(Problem to solve): All of the data below is to be returned unaltered.

(Given information):
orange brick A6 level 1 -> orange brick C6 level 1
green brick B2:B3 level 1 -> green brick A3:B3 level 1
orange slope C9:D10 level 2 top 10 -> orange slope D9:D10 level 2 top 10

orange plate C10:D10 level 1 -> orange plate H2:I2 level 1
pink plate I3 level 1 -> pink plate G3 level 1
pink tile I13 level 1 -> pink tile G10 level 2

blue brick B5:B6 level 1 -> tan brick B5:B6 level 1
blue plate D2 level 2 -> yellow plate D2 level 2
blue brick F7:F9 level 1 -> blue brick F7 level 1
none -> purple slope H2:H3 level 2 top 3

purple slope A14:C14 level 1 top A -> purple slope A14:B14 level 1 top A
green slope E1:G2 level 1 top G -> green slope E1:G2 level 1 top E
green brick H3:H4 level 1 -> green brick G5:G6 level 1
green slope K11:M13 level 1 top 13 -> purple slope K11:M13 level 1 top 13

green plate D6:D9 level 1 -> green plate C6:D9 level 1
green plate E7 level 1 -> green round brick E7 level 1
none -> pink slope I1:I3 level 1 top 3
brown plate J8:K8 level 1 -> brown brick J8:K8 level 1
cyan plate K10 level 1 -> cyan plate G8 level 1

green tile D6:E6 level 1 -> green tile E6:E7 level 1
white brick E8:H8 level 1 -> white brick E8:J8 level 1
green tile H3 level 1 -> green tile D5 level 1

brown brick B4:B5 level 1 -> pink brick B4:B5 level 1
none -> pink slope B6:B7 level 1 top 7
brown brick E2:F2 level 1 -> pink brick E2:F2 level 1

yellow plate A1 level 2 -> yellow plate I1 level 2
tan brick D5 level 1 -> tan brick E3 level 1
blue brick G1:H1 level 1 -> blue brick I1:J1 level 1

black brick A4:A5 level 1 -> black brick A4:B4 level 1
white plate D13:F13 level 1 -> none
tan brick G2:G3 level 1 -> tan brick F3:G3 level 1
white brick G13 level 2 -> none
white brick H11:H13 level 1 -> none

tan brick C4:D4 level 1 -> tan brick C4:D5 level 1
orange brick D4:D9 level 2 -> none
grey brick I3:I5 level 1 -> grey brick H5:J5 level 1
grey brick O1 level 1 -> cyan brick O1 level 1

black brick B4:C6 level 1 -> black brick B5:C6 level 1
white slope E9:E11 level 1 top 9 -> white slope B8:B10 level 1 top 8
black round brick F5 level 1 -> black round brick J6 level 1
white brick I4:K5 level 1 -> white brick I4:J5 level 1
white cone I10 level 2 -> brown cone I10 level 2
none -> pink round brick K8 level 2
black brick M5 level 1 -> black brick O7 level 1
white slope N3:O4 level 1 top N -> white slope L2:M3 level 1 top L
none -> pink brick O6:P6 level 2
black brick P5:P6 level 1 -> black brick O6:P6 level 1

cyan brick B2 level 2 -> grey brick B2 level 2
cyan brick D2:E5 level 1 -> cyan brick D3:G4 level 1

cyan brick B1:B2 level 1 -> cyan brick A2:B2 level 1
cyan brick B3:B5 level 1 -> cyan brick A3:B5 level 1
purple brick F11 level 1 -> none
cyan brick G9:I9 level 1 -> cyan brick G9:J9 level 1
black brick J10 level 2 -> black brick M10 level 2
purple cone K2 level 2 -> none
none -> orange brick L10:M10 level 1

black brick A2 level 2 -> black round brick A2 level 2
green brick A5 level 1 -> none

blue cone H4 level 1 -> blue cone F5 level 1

(Solution for this exercise):
orange brick A6 level 1 -> orange brick C6 level 1
green brick B2:B3 level 1 -> green brick A3:B3 level 1
orange slope C9:D10 level 2 top 10 -> orange slope D9:D10 level 2 top 10

orange plate C10:D10 level 1 -> orange plate H2:I2 level 1
pink plate I3 level 1 -> pink plate G3 level 1
pink tile I13 level 1 -> pink tile G10 level 2

blue brick B5:B6 level 1 -> tan brick B5:B6 level 1
blue plate D2 level 2 -> yellow plate D2 level 2
blue brick F7:F9 level 1 -> blue brick F7 level 1
none -> purple slope H2:H3 level 2 top 3

purple slope A14:C14 level 1 top A -> purple slope A14:B14 level 1 top A
green slope E1:G2 level 1 top G -> green slope E1:G2 level 1 top E
green brick H3:H4 level 1 -> green brick G5:G6 level 1
green slope K11:M13 level 1 top 13 -> purple slope K11:M13 level 1 top 13

green plate D6:D9 level 1 -> green plate C6:D9 level 1
green plate E7 level 1 -> green round brick E7 level 1
none -> pink slope I1:I3 level 1 top 3
brown plate J8:K8 level 1 -> brown brick J8:K8 level 1
cyan plate K10 level 1 -> cyan plate G8 level 1

green tile D6:E6 level 1 -> green tile E6:E7 level 1
white brick E8:H8 level 1 -> white brick E8:J8 level 1
green tile H3 level 1 -> green tile D5 level 1

brown brick B4:B5 level 1 -> pink brick B4:B5 level 1
none -> pink slope B6:B7 level 1 top 7
brown brick E2:F2 level 1 -> pink brick E2:F2 level 1

yellow plate A1 level 2 -> yellow plate I1 level 2
tan brick D5 level 1 -> tan brick E3 level 1
blue brick G1:H1 level 1 -> blue brick I1:J1 level 1

black brick A4:A5 level 1 -> black brick A4:B4 level 1
white plate D13:F13 level 1 -> none
tan brick G2:G3 level 1 -> tan brick F3:G3 level 1
white brick G13 level 2 -> none
white brick H11:H13 level 1 -> none

tan brick C4:D4 level 1 -> tan brick C4:D5 level 1
orange brick D4:D9 level 2 -> none
grey brick I3:I5 level 1 -> grey brick H5:J5 level 1
grey brick O1 level 1 -> cyan brick O1 level 1

black brick B4:C6 level 1 -> black brick B5:C6 level 1
white slope E9:E11 level 1 top 9 -> white slope B8:B10 level 1 top 8
black round brick F5 level 1 -> black round brick J6 level 1
white brick I4:K5 level 1 -> white brick I4:J5 level 1
white cone I10 level 2 -> brown cone I10 level 2
none -> pink round brick K8 level 2
black brick M5 level 1 -> black brick O7 level 1
white slope N3:O4 level 1 top N -> white slope L2:M3 level 1 top L
none -> pink brick O6:P6 level 2
black brick P5:P6 level 1 -> black brick O6:P6 level 1

cyan brick B2 level 2 -> grey brick B2 level 2
cyan brick D2:E5 level 1 -> cyan brick D3:G4 level 1

cyan brick B1:B2 level 1 -> cyan brick A2:B2 level 1
cyan brick B3:B5 level 1 -> cyan brick A3:B5 level 1
purple brick F11 level 1 -> none
cyan brick G9:I9 level 1 -> cyan brick G9:J9 level 1
black brick J10 level 2 -> black brick M10 level 2
purple cone K2 level 2 -> none
none -> orange brick L10:M10 level 1

black brick A2 level 2 -> black round brick A2 level 2
green brick A5 level 1 -> none

blue cone H4 level 1 -> blue cone F5 level 1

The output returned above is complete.